▶ _Task input_:
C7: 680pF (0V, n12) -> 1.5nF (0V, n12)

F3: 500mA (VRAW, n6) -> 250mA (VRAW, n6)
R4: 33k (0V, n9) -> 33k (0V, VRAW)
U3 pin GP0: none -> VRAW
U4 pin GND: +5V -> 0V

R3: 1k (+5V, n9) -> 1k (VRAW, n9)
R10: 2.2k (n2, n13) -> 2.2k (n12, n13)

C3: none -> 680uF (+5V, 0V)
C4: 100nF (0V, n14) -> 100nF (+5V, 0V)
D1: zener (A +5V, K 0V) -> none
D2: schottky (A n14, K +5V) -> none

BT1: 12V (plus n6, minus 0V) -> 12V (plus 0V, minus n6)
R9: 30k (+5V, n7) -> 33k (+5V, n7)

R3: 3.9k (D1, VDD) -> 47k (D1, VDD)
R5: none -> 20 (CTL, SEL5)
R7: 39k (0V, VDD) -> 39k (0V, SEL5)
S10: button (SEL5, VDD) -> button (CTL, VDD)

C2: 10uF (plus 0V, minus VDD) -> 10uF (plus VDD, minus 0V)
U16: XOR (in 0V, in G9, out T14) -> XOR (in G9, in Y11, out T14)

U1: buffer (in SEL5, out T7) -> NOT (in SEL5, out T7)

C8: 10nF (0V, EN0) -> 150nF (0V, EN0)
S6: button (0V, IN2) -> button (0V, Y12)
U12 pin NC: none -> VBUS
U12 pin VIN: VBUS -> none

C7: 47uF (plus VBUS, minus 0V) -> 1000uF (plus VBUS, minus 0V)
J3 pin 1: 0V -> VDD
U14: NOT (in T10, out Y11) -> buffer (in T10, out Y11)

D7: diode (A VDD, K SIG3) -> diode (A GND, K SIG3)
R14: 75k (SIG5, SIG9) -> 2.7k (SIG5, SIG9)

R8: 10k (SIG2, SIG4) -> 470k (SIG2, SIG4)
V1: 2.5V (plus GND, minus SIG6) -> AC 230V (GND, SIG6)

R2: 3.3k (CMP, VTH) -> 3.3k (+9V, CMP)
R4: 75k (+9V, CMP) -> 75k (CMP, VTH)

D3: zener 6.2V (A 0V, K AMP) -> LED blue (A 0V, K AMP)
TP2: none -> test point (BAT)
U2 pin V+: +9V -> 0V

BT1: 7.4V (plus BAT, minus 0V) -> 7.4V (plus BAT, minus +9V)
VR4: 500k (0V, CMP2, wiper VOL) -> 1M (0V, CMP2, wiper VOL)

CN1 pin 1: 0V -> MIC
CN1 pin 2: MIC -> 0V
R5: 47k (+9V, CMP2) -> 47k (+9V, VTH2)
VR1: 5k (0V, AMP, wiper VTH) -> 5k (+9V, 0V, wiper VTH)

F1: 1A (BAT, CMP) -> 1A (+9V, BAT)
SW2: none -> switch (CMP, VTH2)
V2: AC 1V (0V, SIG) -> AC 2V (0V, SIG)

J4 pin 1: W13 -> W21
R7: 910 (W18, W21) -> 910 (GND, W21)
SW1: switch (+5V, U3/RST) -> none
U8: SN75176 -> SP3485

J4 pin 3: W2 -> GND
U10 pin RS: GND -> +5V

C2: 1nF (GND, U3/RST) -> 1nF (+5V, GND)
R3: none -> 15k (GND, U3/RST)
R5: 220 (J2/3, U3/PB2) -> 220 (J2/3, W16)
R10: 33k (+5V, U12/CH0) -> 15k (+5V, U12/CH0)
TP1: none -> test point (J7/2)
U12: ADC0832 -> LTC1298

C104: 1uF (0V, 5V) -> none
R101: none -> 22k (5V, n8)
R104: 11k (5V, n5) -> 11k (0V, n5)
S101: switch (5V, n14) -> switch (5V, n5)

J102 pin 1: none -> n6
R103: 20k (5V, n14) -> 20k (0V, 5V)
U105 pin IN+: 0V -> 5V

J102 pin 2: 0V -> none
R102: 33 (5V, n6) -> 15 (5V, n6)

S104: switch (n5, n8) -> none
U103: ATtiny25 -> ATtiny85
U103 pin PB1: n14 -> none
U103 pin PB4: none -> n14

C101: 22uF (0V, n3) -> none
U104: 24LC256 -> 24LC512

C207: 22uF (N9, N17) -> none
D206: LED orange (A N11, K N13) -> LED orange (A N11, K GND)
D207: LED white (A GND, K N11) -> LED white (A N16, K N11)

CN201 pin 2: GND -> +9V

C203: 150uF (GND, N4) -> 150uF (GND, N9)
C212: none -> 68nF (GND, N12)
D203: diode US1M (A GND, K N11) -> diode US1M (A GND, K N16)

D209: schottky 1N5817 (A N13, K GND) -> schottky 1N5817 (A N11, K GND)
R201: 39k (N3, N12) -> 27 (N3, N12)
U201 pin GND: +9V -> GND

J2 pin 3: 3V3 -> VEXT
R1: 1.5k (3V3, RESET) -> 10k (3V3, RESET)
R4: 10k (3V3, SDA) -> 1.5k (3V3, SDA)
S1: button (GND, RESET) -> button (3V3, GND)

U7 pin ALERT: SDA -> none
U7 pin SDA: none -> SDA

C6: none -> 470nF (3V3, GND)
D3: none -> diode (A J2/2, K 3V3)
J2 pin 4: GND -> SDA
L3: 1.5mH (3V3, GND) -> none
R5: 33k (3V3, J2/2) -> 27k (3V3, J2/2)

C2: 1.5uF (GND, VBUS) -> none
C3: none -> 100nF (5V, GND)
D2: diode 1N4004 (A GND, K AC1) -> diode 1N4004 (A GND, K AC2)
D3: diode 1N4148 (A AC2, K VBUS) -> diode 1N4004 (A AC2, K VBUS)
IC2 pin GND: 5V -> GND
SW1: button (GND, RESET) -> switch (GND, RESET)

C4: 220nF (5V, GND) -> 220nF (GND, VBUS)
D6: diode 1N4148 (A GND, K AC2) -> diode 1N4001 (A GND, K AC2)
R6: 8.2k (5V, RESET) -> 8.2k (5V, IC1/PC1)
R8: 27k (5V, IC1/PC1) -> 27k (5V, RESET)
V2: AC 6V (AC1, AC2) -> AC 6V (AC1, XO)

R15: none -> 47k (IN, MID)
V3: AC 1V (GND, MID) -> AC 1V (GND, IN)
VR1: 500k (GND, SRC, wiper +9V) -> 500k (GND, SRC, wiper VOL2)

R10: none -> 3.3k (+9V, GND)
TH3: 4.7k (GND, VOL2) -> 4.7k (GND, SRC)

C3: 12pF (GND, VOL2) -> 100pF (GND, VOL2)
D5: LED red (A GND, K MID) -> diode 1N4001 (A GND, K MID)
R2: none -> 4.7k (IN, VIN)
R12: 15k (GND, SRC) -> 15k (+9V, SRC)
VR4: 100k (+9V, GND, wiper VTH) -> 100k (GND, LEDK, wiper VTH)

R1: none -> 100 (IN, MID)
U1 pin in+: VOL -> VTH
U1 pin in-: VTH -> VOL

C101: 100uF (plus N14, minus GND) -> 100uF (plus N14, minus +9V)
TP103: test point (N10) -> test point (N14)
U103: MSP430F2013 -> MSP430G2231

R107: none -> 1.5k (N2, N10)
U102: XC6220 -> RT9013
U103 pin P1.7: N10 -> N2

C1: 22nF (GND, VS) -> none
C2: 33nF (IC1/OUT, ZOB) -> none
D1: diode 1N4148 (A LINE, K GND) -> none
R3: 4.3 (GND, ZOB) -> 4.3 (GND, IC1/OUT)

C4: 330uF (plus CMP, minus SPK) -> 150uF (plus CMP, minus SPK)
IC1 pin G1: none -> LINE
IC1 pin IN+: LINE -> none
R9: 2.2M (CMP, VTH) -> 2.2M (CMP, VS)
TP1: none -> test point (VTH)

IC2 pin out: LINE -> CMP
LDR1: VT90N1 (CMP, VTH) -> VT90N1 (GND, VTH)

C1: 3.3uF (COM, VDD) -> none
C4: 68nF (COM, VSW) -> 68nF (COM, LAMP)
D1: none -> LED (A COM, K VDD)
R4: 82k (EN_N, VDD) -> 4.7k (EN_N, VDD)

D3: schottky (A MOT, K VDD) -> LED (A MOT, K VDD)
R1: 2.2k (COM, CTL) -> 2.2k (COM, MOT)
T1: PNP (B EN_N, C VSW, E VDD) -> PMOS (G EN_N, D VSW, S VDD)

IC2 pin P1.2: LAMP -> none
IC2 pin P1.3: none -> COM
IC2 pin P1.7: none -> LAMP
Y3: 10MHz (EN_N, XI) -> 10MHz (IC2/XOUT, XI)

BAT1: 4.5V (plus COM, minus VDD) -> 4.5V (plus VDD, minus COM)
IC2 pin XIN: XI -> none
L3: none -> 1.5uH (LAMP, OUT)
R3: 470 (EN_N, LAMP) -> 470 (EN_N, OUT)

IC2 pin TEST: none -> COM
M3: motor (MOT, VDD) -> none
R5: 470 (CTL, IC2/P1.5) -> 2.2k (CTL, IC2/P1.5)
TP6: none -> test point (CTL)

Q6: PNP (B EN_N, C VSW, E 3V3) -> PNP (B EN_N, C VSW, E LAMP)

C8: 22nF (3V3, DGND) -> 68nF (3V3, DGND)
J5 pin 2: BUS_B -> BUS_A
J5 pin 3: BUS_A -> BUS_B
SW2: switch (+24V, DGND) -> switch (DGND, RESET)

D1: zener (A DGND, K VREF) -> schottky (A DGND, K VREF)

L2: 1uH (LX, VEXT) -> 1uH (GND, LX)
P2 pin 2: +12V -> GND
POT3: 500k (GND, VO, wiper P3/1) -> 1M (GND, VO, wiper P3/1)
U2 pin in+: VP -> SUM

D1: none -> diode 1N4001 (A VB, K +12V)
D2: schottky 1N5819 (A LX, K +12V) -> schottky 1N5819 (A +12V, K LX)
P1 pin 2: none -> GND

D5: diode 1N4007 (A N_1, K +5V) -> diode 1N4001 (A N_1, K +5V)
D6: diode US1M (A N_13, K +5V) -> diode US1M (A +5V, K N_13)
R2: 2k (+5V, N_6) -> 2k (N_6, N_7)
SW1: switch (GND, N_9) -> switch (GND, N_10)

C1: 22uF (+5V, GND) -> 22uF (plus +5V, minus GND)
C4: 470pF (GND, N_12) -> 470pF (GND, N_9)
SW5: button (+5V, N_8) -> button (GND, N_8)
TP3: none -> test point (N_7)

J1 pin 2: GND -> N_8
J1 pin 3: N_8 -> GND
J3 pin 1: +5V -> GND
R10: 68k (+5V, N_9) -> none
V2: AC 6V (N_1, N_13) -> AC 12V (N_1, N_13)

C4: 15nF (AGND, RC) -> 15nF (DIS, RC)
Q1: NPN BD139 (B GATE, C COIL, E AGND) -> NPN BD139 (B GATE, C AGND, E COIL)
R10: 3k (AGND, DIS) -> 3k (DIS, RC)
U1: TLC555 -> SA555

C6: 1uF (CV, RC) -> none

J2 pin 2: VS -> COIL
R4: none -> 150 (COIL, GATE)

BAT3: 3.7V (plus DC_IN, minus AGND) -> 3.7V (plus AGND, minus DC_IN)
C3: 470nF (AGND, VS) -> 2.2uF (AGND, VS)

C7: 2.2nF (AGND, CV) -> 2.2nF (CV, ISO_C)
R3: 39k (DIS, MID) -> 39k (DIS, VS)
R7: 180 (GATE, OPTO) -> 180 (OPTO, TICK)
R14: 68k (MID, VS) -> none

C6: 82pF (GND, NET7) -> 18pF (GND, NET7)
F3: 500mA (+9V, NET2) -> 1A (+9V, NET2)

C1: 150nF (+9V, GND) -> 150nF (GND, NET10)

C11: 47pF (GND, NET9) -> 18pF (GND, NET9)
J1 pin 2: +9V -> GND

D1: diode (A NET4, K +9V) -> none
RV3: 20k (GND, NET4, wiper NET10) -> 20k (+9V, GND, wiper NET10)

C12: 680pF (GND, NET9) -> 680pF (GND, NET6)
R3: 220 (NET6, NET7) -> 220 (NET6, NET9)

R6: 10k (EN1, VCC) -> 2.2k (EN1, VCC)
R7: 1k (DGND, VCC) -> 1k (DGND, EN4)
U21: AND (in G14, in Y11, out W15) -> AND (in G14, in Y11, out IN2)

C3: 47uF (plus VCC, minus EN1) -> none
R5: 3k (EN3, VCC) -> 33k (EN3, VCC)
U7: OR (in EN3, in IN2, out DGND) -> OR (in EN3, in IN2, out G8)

▶ _What is being asked_: The line containing "J1 pin 2: GND -> N_8" and all lines after it, through the last line of the data, should be retyped exactly.

▶ _Your response_:
J1 pin 2: GND -> N_8
J1 pin 3: N_8 -> GND
J3 pin 1: +5V -> GND
R10: 68k (+5V, N_9) -> none
V2: AC 6V (N_1, N_13) -> AC 12V (N_1, N_13)

C4: 15nF (AGND, RC) -> 15nF (DIS, RC)
Q1: NPN BD139 (B GATE, C COIL, E AGND) -> NPN BD139 (B GATE, C AGND, E COIL)
R10: 3k (AGND, DIS) -> 3k (DIS, RC)
U1: TLC555 -> SA555

C6: 1uF (CV, RC) -> none

J2 pin 2: VS -> COIL
R4: none -> 150 (COIL, GATE)

BAT3: 3.7V (plus DC_IN, minus AGND) -> 3.7V (plus AGND, minus DC_IN)
C3: 470nF (AGND, VS) -> 2.2uF (AGND, VS)

C7: 2.2nF (AGND, CV) -> 2.2nF (CV, ISO_C)
R3: 39k (DIS, MID) -> 39k (DIS, VS)
R7: 180 (GATE, OPTO) -> 180 (OPTO, TICK)
R14: 68k (MID, VS) -> none

C6: 82pF (GND, NET7) -> 18pF (GND, NET7)
F3: 500mA (+9V, NET2) -> 1A (+9V, NET2)

C1: 150nF (+9V, GND) -> 150nF (GND, NET10)

C11: 47pF (GND, NET9) -> 18pF (GND, NET9)
J1 pin 2: +9V -> GND

D1: diode (A NET4, K +9V) -> none
RV3: 20k (GND, NET4, wiper NET10) -> 20k (+9V, GND, wiper NET10)

C12: 680pF (GND, NET9) -> 680pF (GND, NET6)
R3: 220 (NET6, NET7) -> 220 (NET6, NET9)

R6: 10k (EN1, VCC) -> 2.2k (EN1, VCC)
R7: 1k (DGND, VCC) -> 1k (DGND, EN4)
U21: AND (in G14, in Y11, out W15) -> AND (in G14, in Y11, out IN2)

C3: 47uF (plus VCC, minus EN1) -> none
R5: 3k (EN3, VCC) -> 33k (EN3, VCC)
U7: OR (in EN3, in IN2, out DGND) -> OR (in EN3, in IN2, out G8)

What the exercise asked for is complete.